◆ EXERCISE DIRECTIONS
Copy out the records precisely, omitting pictures.

◆ LISTED ENTRIES

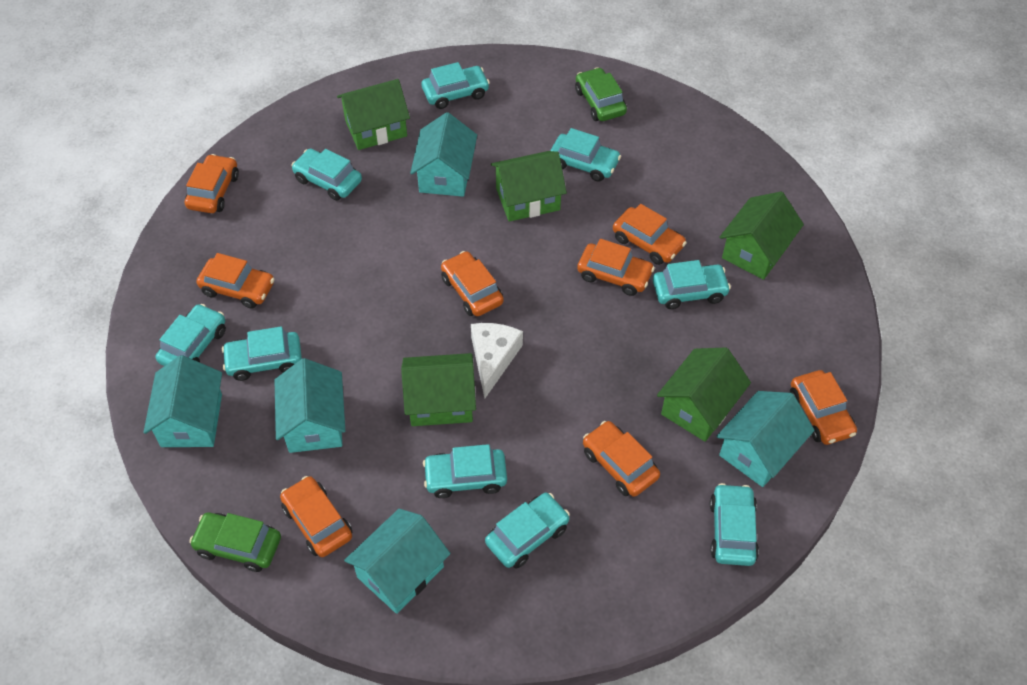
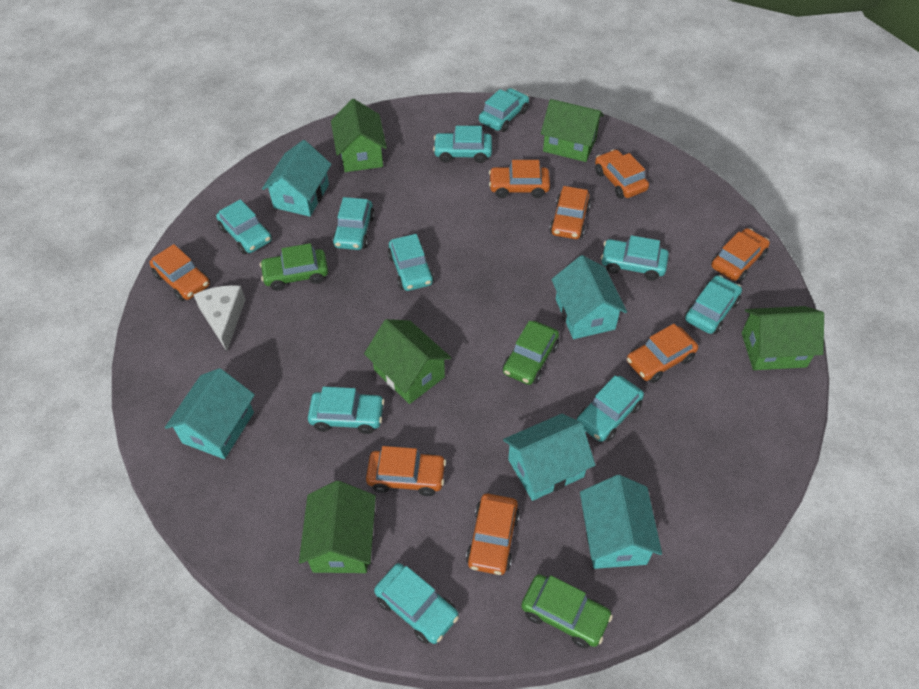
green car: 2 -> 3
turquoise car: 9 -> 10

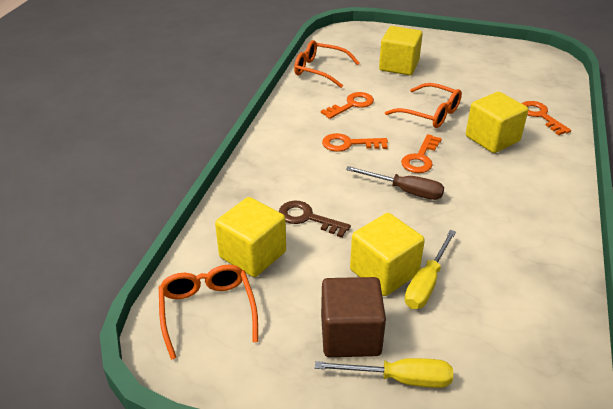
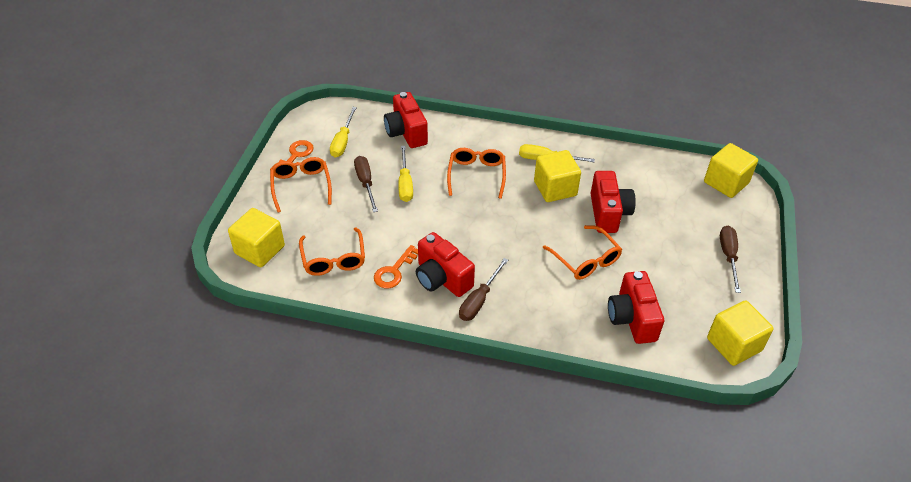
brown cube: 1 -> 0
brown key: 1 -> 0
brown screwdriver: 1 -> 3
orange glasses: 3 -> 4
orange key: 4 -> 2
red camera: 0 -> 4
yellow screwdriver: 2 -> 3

◆ RESULT FOR THIS TASK
green car: 2 -> 3
turquoise car: 9 -> 10

brown cube: 1 -> 0
brown key: 1 -> 0
brown screwdriver: 1 -> 3
orange glasses: 3 -> 4
orange key: 4 -> 2
red camera: 0 -> 4
yellow screwdriver: 2 -> 3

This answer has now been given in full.